- _Your goal_
In the entries below, begin at the line that has "none -> purple brick D8:G8 level 1" and stop after the line that has "none -> purple round brick C3 level 2"; output those lines exactly, leaving out pictures.

- _Source material_
▼

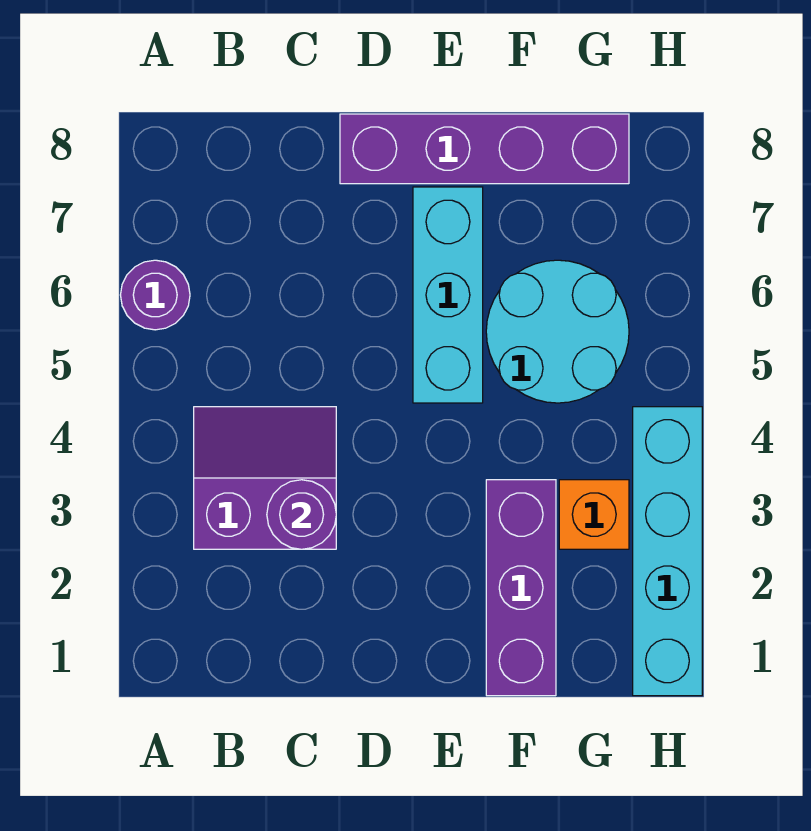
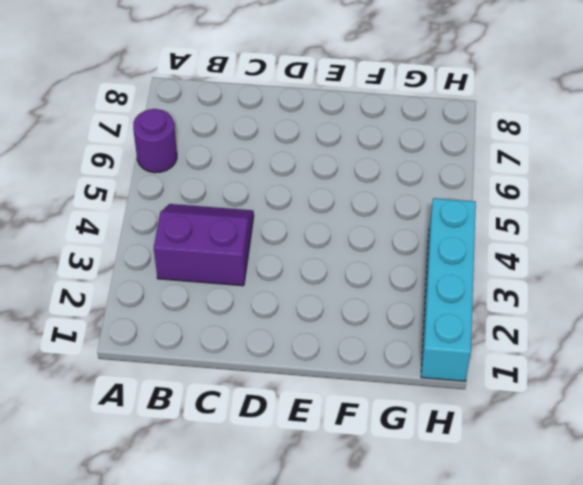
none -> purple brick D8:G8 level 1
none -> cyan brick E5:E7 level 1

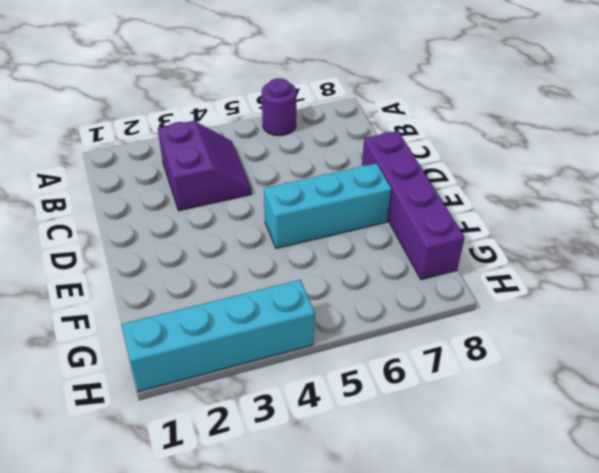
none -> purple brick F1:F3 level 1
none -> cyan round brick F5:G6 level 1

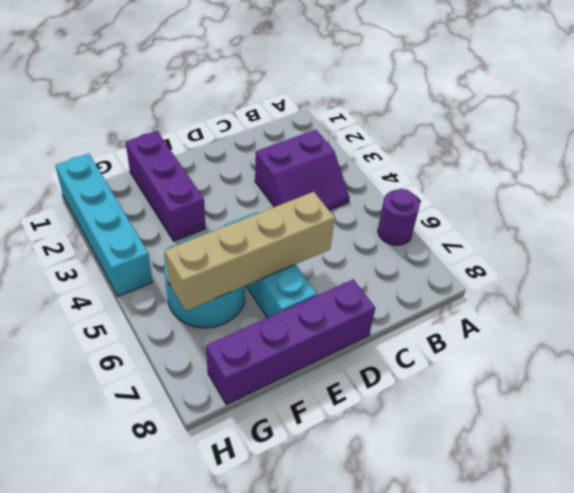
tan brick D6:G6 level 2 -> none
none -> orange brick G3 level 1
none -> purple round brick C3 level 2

▲
▼

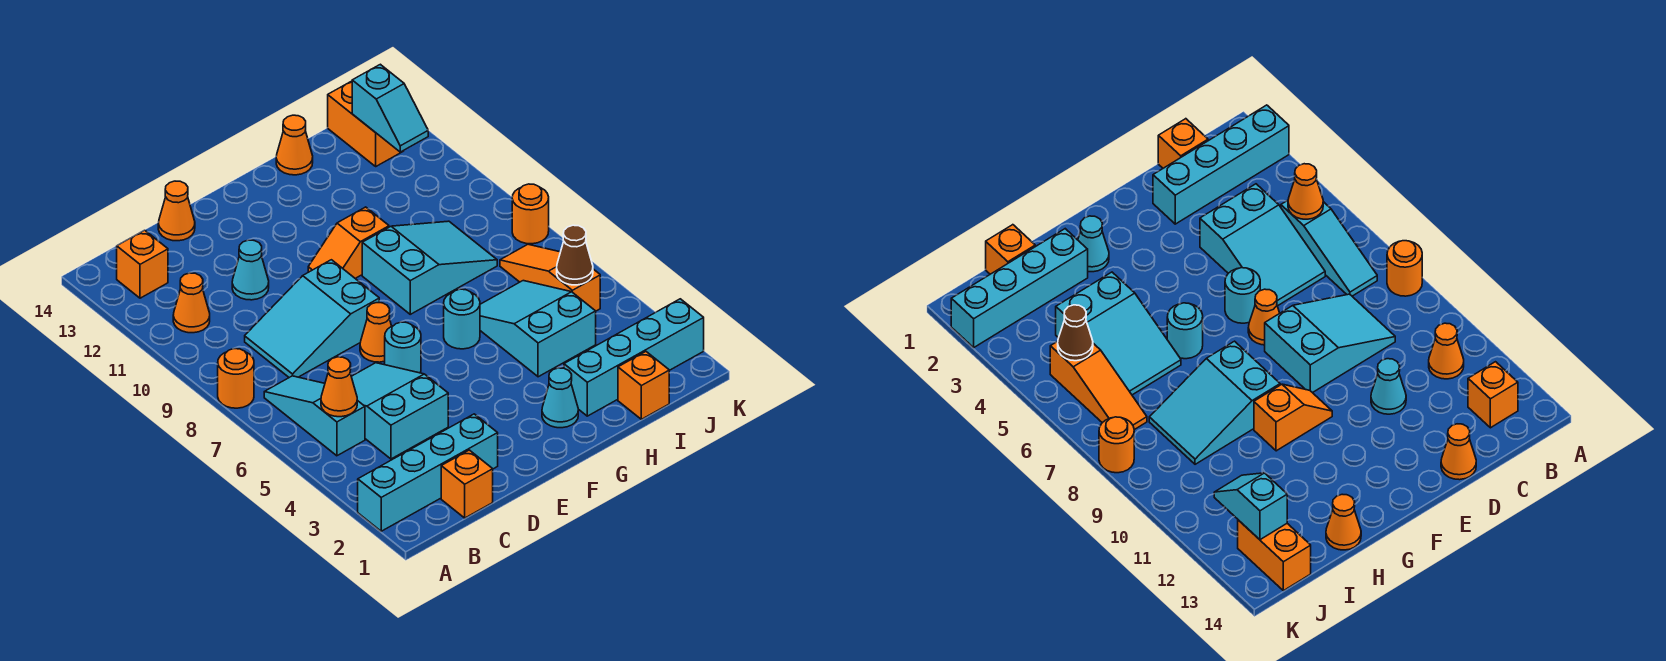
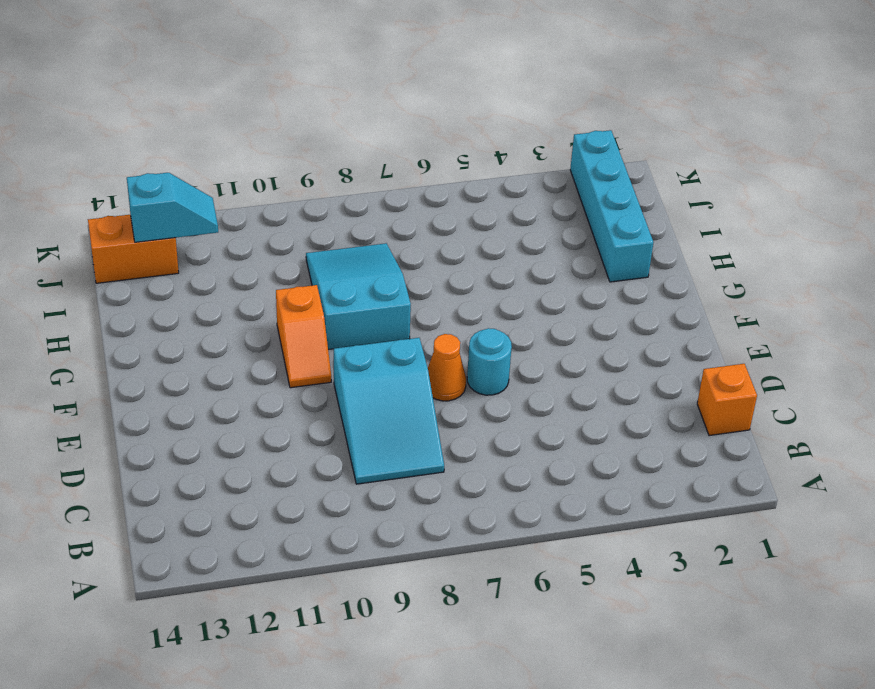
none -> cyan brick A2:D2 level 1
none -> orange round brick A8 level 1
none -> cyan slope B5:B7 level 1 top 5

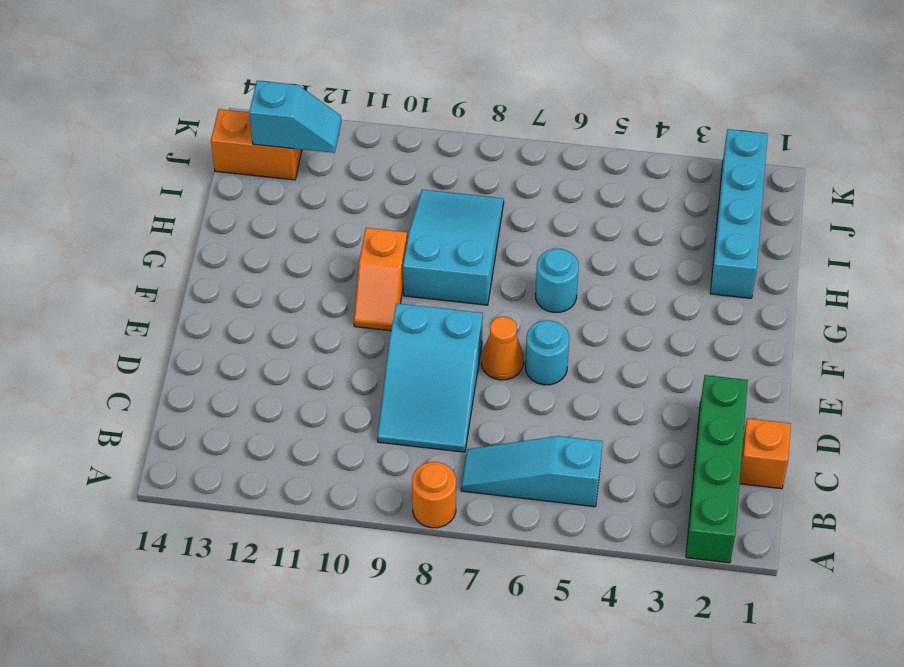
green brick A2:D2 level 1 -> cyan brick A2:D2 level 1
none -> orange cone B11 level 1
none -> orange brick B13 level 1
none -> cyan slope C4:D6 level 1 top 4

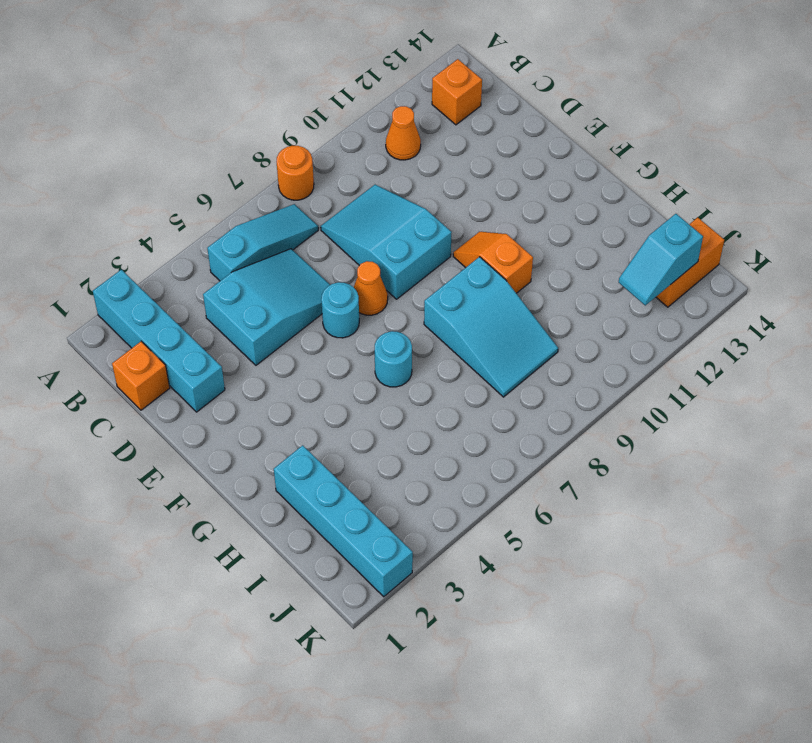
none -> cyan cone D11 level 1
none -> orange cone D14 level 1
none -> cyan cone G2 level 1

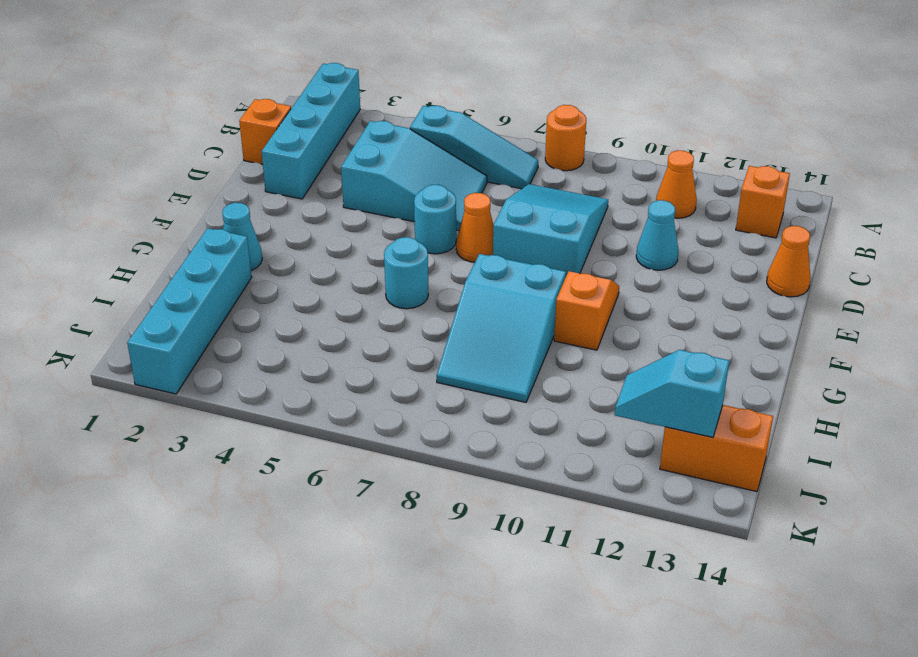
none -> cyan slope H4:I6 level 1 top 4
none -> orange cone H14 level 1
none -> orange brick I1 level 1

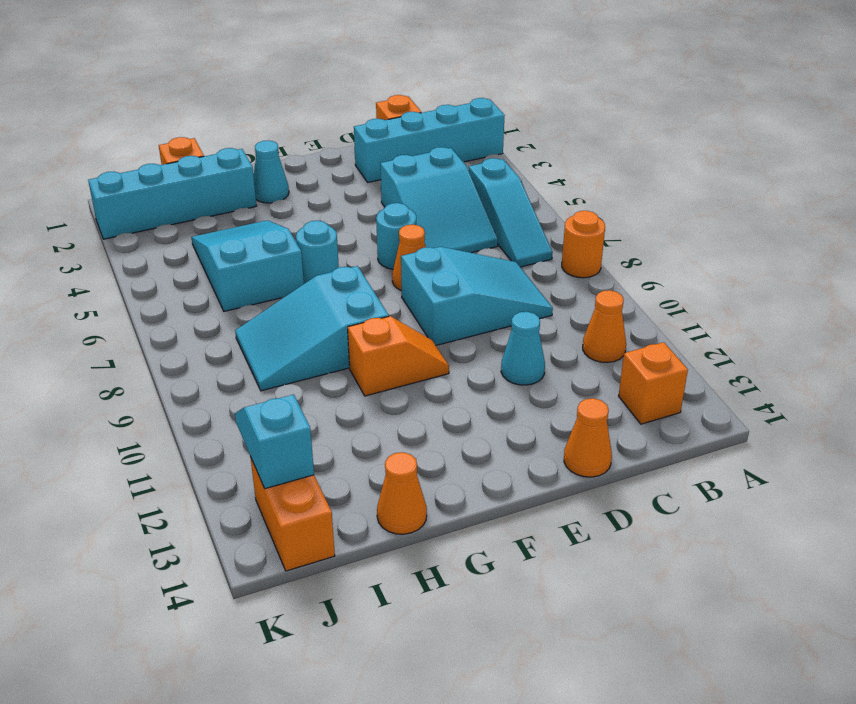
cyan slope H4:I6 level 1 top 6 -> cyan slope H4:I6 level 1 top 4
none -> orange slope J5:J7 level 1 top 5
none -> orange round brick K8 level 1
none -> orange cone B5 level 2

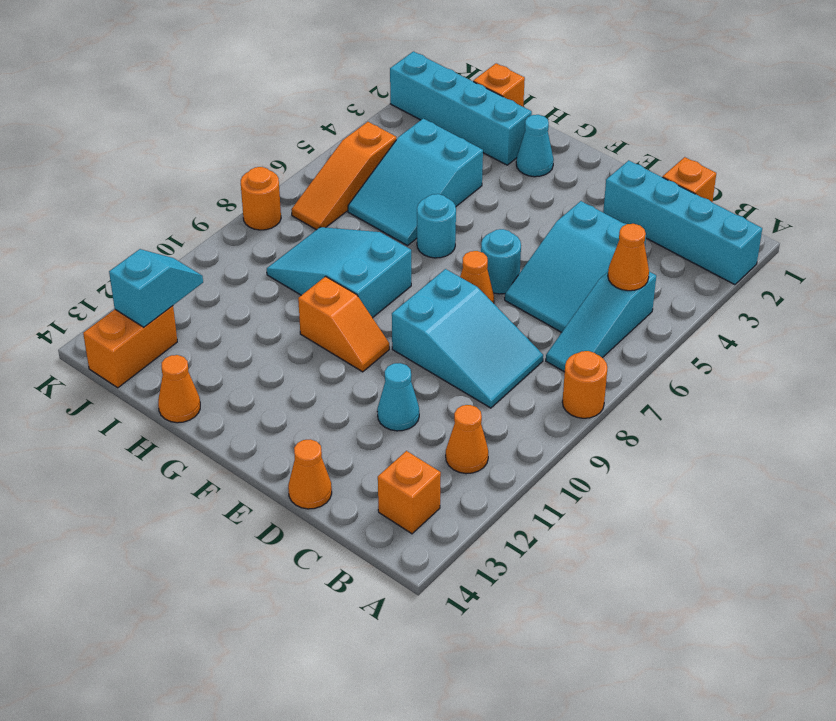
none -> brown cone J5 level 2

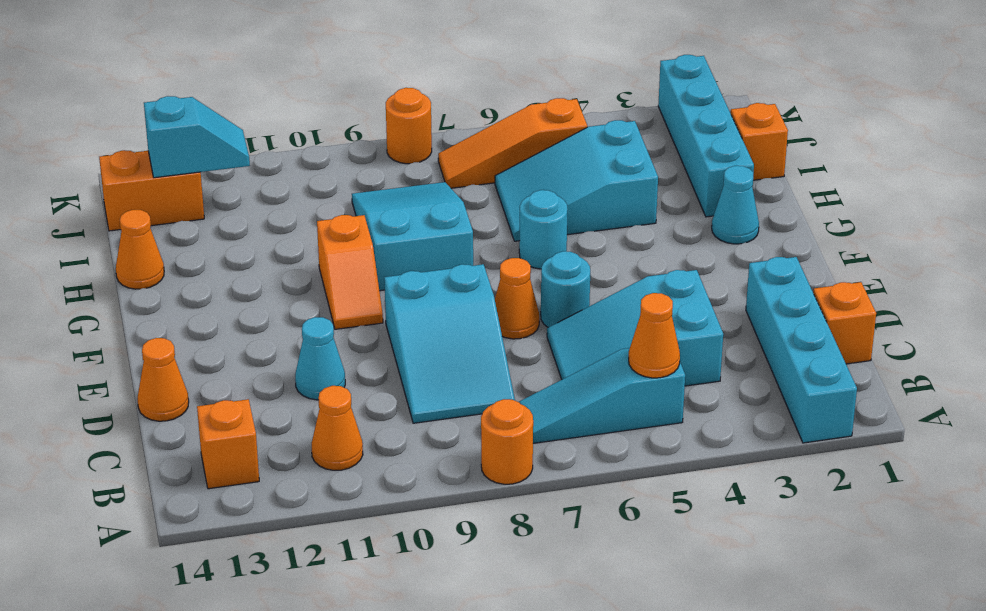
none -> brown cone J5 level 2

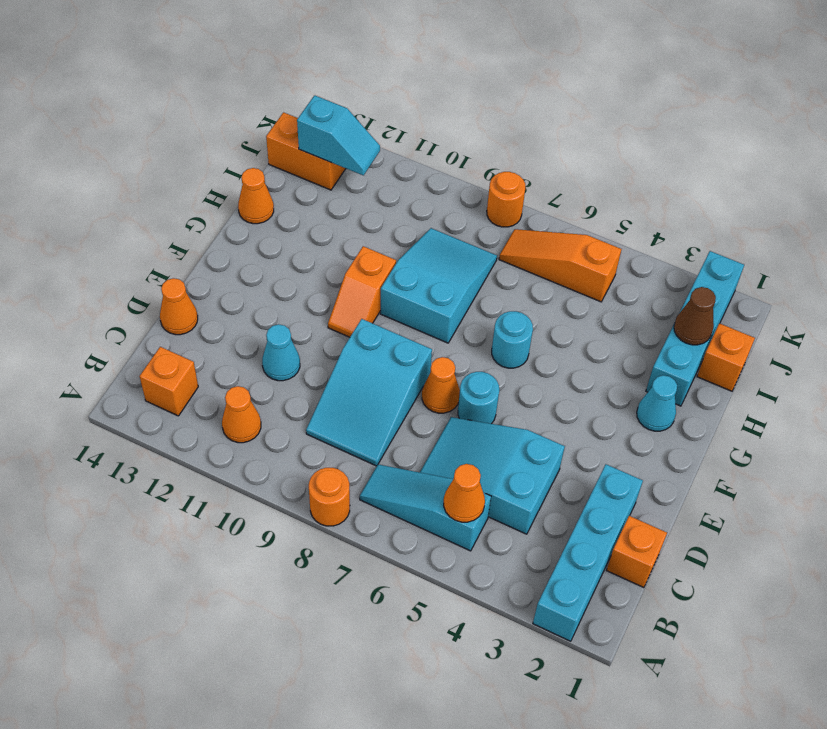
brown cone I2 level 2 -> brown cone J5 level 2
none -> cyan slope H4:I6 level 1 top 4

▲

- _Exercise solution_
none -> purple brick D8:G8 level 1
none -> cyan brick E5:E7 level 1

none -> purple brick F1:F3 level 1
none -> cyan round brick F5:G6 level 1

tan brick D6:G6 level 2 -> none
none -> orange brick G3 level 1
none -> purple round brick C3 level 2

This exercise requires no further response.